"""
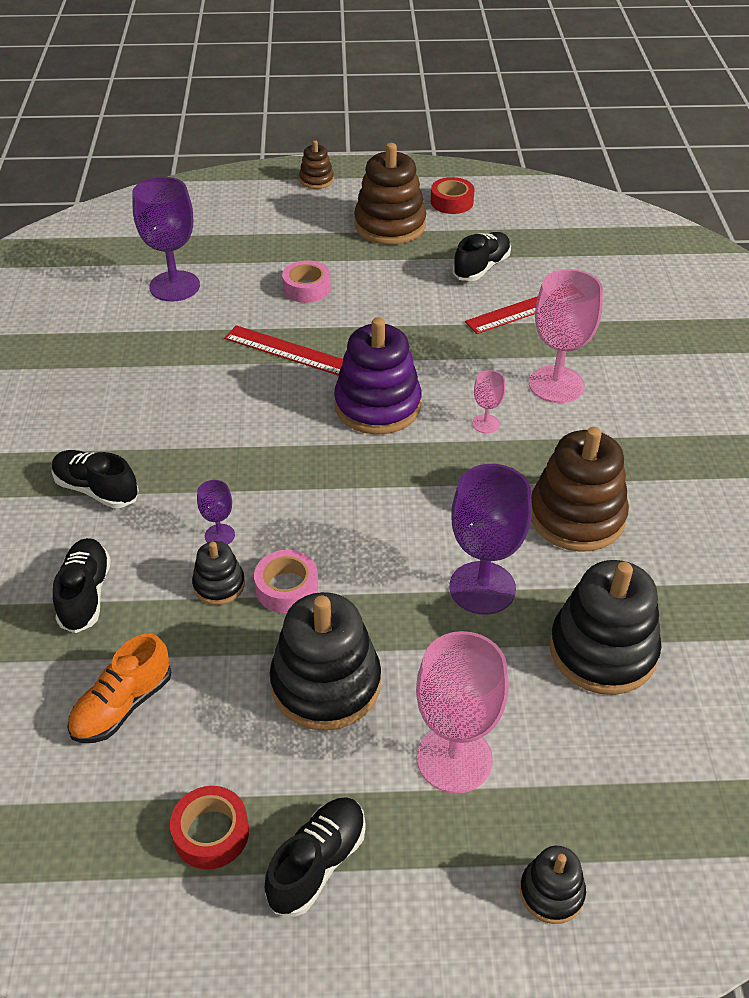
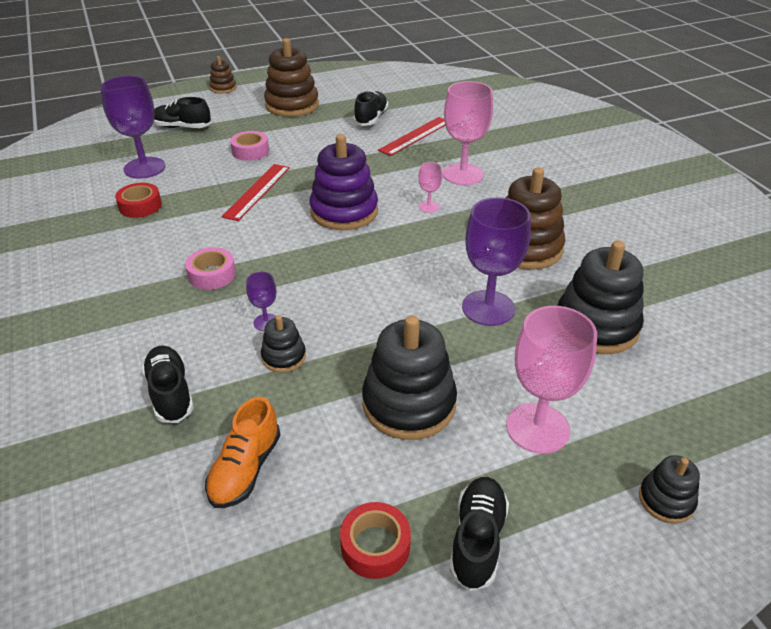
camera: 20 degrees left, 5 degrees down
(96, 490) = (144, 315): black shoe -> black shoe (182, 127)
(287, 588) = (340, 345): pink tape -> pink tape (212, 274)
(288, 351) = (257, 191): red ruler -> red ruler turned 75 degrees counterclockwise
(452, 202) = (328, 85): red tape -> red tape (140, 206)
"""
"""
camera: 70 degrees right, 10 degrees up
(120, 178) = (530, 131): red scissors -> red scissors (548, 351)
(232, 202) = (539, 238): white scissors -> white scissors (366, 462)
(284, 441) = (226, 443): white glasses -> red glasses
"""
> [TASK]:
Please copy the lines above from the line with "(96, 490) = (144, 315): black" up to and including the line with "(452, 202) = (328, 85): red", exactly as written and with nothing else.

> [COMPLETED EXERCISE]:
(96, 490) = (144, 315): black shoe -> black shoe (182, 127)
(287, 588) = (340, 345): pink tape -> pink tape (212, 274)
(288, 351) = (257, 191): red ruler -> red ruler turned 75 degrees counterclockwise
(452, 202) = (328, 85): red tape -> red tape (140, 206)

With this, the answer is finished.